Before-and-after scene images:

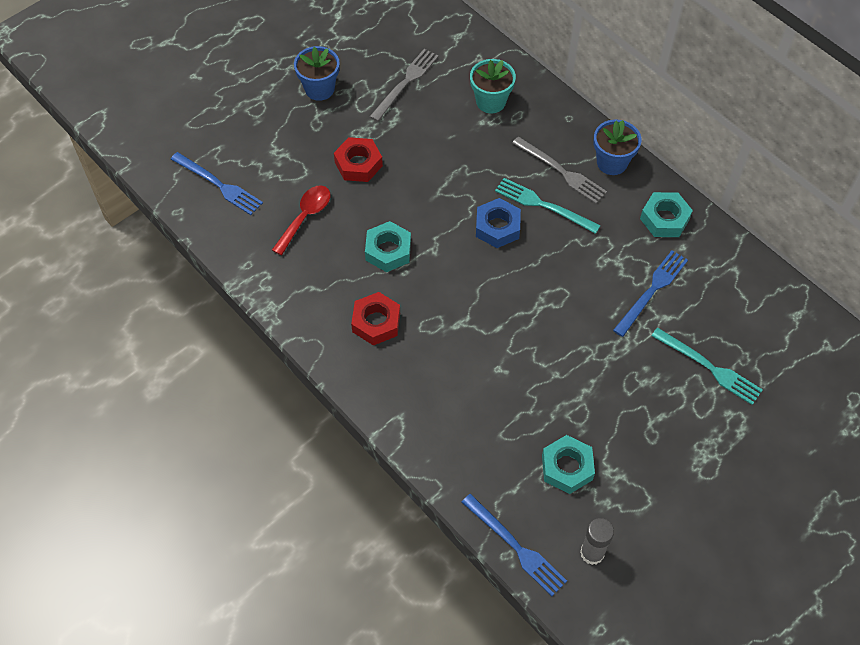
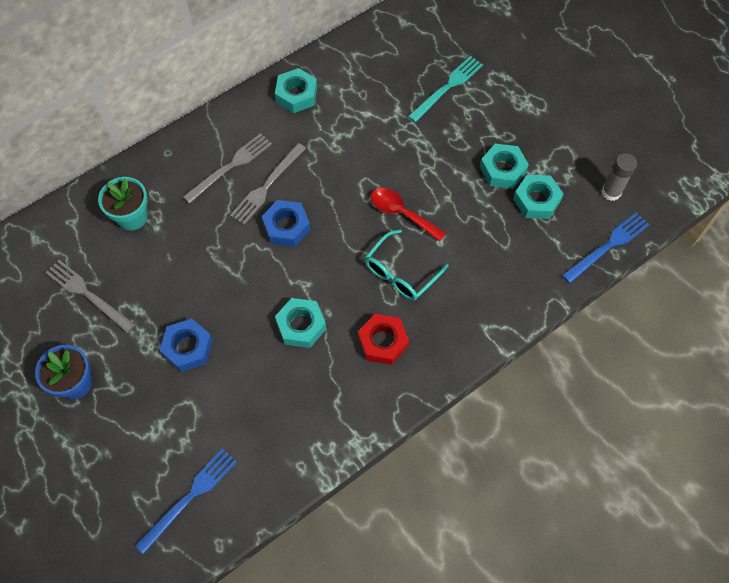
camera: 85 degrees left, 5 degrees up
(305, 217) = (248, 404): red spoon -> red spoon (402, 213)
(358, 164) = (188, 348): red nut -> blue nut
(455, 333) = (400, 273): none -> turquoise glasses
(543, 205) = (267, 186): turquoise fork -> grey fork
(603, 430) = (502, 170): none -> turquoise nut
(612, 162) = (227, 125): blue flower pot -> none
(652, 291) = (370, 115): blue fork -> none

- [What the task asks]: The data above should be repeated in full and exactly, with no pictures carried over.

- [Response for this exercise]:
camera: 85 degrees left, 5 degrees up
(305, 217) = (248, 404): red spoon -> red spoon (402, 213)
(358, 164) = (188, 348): red nut -> blue nut
(455, 333) = (400, 273): none -> turquoise glasses
(543, 205) = (267, 186): turquoise fork -> grey fork
(603, 430) = (502, 170): none -> turquoise nut
(612, 162) = (227, 125): blue flower pot -> none
(652, 291) = (370, 115): blue fork -> none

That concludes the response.